= Assignment =
Transcribe verbatim the span of lines that opens with the line containing "none -> yellow round brick G8 level 1" and closes with the last line of the data below.

= Task data =

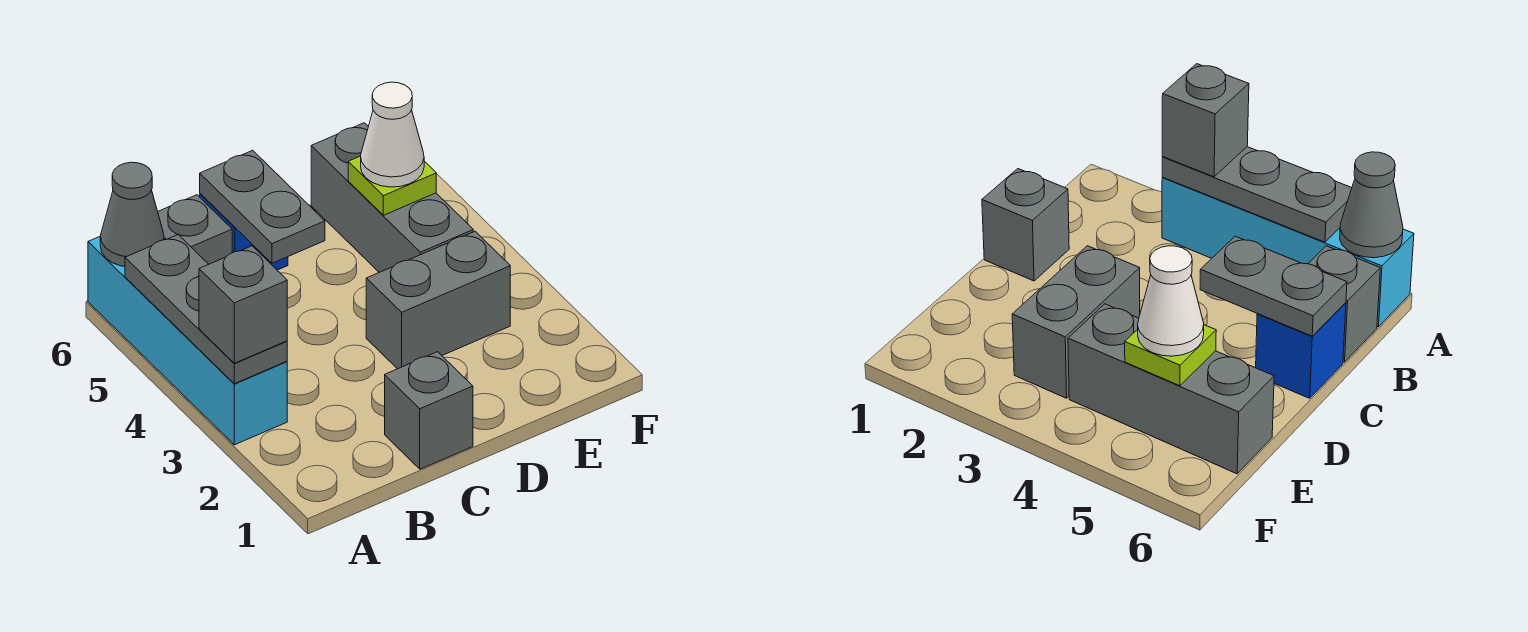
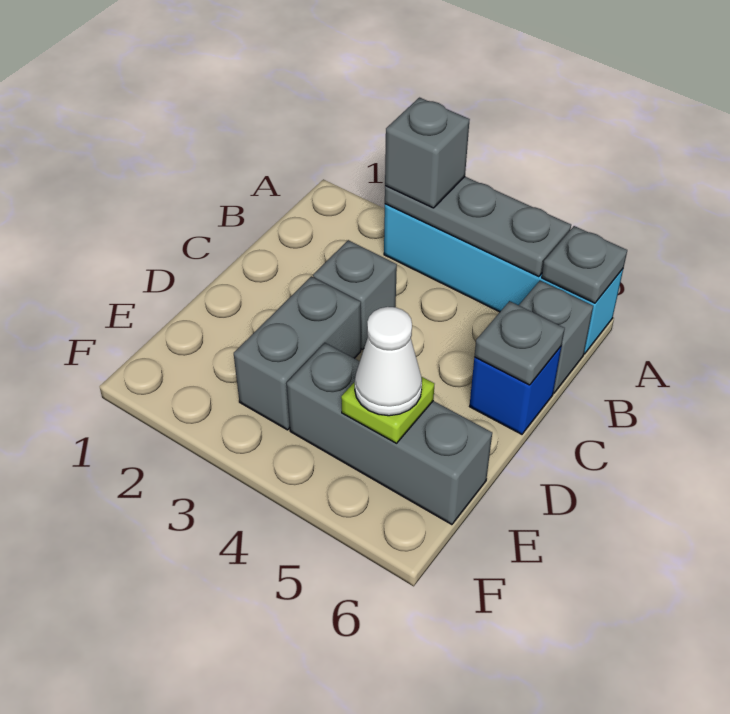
grey cone A6 level 2 -> grey plate A6 level 2
grey brick C1 level 1 -> grey brick C3 level 1
grey plate C5:C6 level 2 -> grey plate C6 level 2

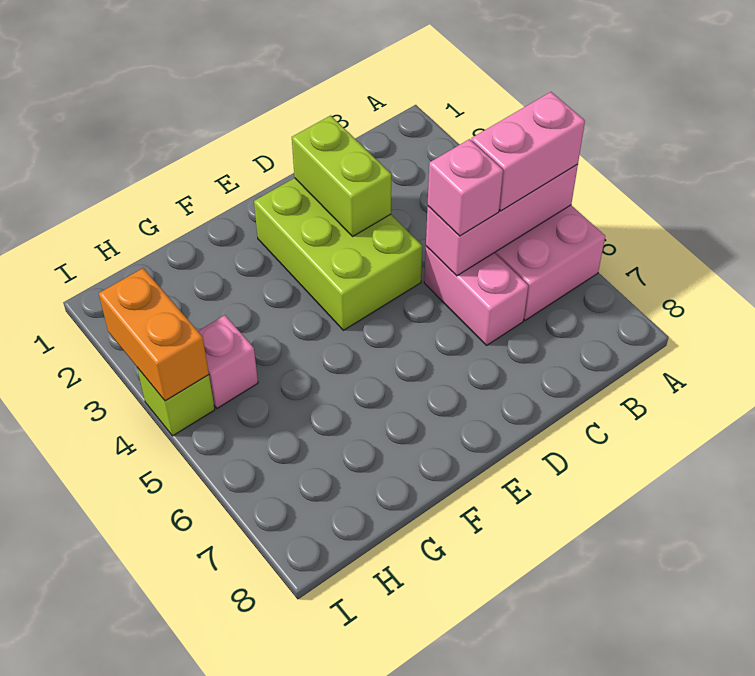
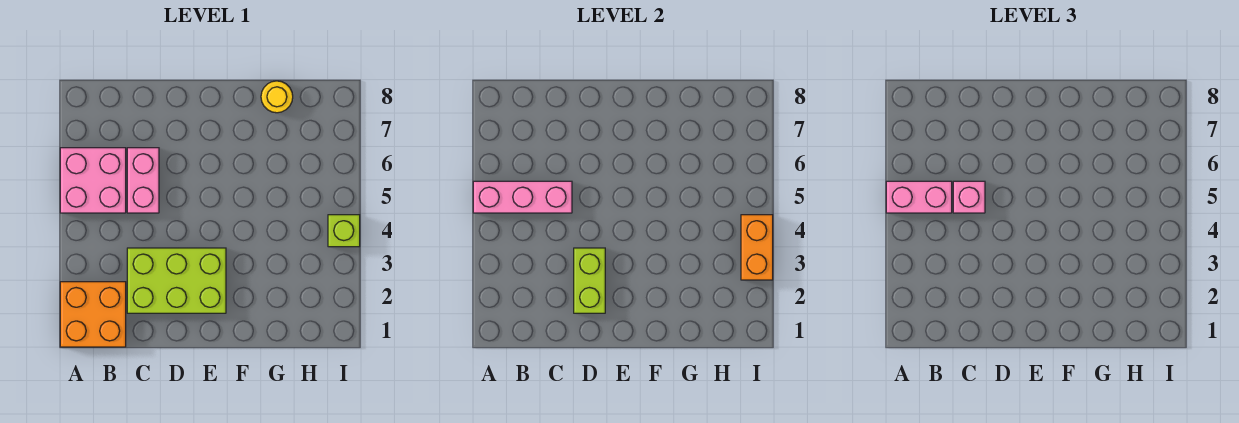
none -> orange brick A1:B2 level 1
lime brick D2:E4 level 1 -> lime brick C2:E3 level 1
none -> yellow round brick G8 level 1
pink brick H4 level 1 -> none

= Exercise solution =
none -> yellow round brick G8 level 1
pink brick H4 level 1 -> none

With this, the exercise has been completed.